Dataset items
Start of Block
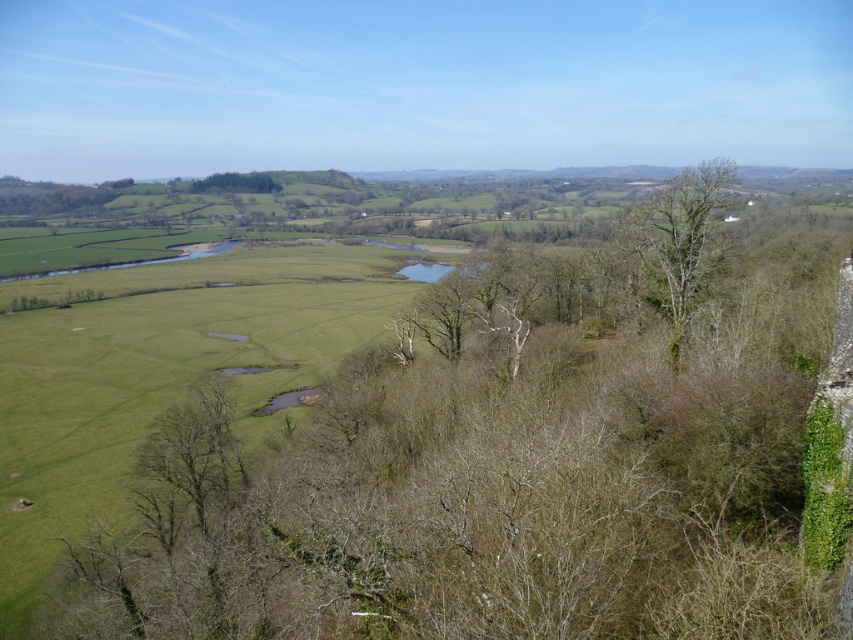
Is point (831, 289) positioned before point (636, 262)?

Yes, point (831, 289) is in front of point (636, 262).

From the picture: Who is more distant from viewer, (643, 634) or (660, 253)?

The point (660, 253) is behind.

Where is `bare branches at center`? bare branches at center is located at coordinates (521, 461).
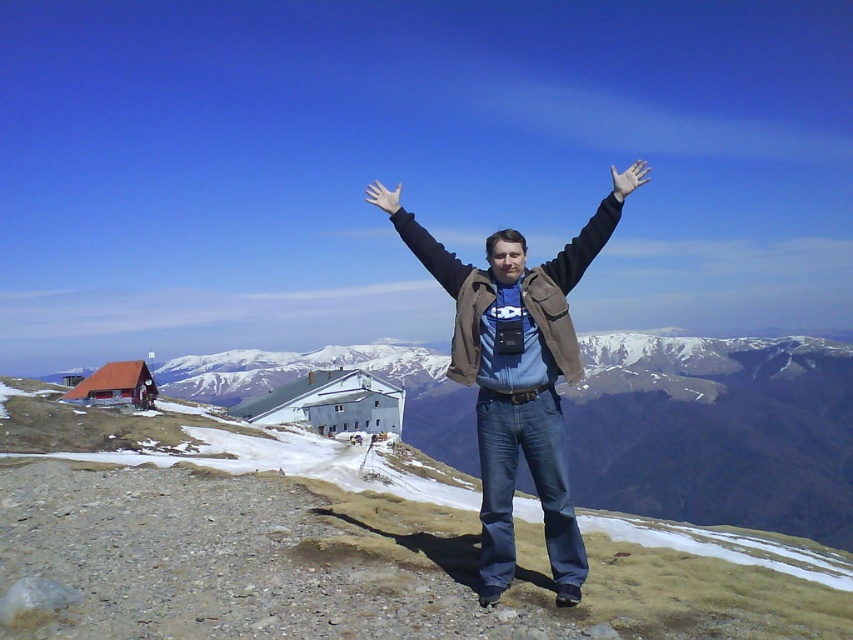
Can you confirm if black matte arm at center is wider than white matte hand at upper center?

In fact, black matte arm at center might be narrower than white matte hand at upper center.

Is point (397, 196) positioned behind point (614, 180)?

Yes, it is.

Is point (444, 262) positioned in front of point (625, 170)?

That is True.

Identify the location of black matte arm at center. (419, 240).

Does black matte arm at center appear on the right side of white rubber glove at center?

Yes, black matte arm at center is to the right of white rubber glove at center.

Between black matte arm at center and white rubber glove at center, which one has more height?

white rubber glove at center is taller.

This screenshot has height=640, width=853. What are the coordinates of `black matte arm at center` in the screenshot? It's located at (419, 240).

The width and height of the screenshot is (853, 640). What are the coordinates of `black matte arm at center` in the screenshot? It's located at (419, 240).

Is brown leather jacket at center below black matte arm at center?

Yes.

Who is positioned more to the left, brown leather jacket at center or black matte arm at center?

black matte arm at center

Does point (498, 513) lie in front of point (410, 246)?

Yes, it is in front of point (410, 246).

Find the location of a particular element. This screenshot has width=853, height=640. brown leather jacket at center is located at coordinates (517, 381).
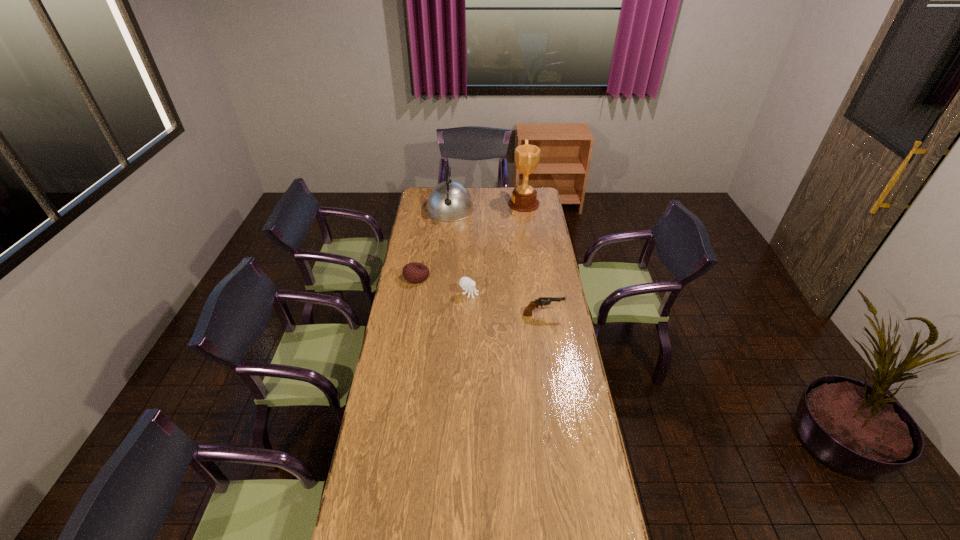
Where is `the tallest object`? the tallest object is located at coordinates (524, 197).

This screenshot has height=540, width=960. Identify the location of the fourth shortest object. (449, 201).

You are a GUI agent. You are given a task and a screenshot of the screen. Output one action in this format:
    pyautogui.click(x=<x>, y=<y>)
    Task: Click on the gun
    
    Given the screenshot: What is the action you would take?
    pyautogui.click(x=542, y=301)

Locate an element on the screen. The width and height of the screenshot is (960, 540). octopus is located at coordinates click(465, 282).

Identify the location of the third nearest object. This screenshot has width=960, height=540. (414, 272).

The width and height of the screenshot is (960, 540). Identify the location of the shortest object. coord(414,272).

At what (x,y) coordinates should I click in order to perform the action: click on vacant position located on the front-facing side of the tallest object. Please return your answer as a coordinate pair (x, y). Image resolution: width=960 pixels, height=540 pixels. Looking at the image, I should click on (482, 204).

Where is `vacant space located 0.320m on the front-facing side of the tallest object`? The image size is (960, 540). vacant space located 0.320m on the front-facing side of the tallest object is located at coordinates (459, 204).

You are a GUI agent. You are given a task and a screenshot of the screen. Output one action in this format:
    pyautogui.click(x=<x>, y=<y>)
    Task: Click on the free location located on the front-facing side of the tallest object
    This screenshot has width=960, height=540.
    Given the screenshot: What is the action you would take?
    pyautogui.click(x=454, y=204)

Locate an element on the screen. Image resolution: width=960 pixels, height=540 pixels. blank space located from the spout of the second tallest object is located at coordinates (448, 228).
End of Block
● **WHAT IS REQUIRED**: Can you edit the lines above so that "black matte arm at center" reads "dark matte arm at center" everywhere, with everything else unchanged and the pictures left out?

● **SOLUTION**:
Is point (831, 289) positioned before point (636, 262)?

Yes, point (831, 289) is in front of point (636, 262).

From the picture: Who is more distant from viewer, (643, 634) or (660, 253)?

The point (660, 253) is behind.

Where is `bare branches at center`? bare branches at center is located at coordinates (521, 461).
Can you confirm if dark matte arm at center is wider than white matte hand at upper center?

In fact, dark matte arm at center might be narrower than white matte hand at upper center.

Is point (397, 196) positioned behind point (614, 180)?

Yes, it is.

Is point (444, 262) positioned in front of point (625, 170)?

That is True.

Identify the location of dark matte arm at center. (419, 240).

Does dark matte arm at center appear on the right side of white rubber glove at center?

Yes, dark matte arm at center is to the right of white rubber glove at center.

Between dark matte arm at center and white rubber glove at center, which one has more height?

white rubber glove at center is taller.

This screenshot has height=640, width=853. What are the coordinates of `dark matte arm at center` in the screenshot? It's located at (419, 240).

The width and height of the screenshot is (853, 640). What are the coordinates of `dark matte arm at center` in the screenshot? It's located at (419, 240).

Is brown leather jacket at center below dark matte arm at center?

Yes.

Who is positioned more to the left, brown leather jacket at center or dark matte arm at center?

dark matte arm at center

Does point (498, 513) lie in front of point (410, 246)?

Yes, it is in front of point (410, 246).

Find the location of a particular element. This screenshot has width=853, height=640. brown leather jacket at center is located at coordinates (517, 381).
Where is `the tallest object`? the tallest object is located at coordinates (524, 197).

This screenshot has height=540, width=960. Identify the location of the fourth shortest object. (449, 201).

You are a GUI agent. You are given a task and a screenshot of the screen. Output one action in this format:
    pyautogui.click(x=<x>, y=<y>)
    Task: Click on the gun
    
    Given the screenshot: What is the action you would take?
    pyautogui.click(x=542, y=301)

Locate an element on the screen. The width and height of the screenshot is (960, 540). octopus is located at coordinates click(465, 282).

Identify the location of the third nearest object. This screenshot has width=960, height=540. (414, 272).

The width and height of the screenshot is (960, 540). Identify the location of the shortest object. coord(414,272).

At what (x,y) coordinates should I click in order to perform the action: click on vacant position located on the front-facing side of the tallest object. Please return your answer as a coordinate pair (x, y). Image resolution: width=960 pixels, height=540 pixels. Looking at the image, I should click on (482, 204).

Where is `vacant space located 0.320m on the front-facing side of the tallest object`? The image size is (960, 540). vacant space located 0.320m on the front-facing side of the tallest object is located at coordinates (459, 204).

You are a GUI agent. You are given a task and a screenshot of the screen. Output one action in this format:
    pyautogui.click(x=<x>, y=<y>)
    Task: Click on the free location located on the front-facing side of the tallest object
    This screenshot has width=960, height=540.
    Given the screenshot: What is the action you would take?
    pyautogui.click(x=454, y=204)

Locate an element on the screen. Image resolution: width=960 pixels, height=540 pixels. blank space located from the spout of the second tallest object is located at coordinates (448, 228).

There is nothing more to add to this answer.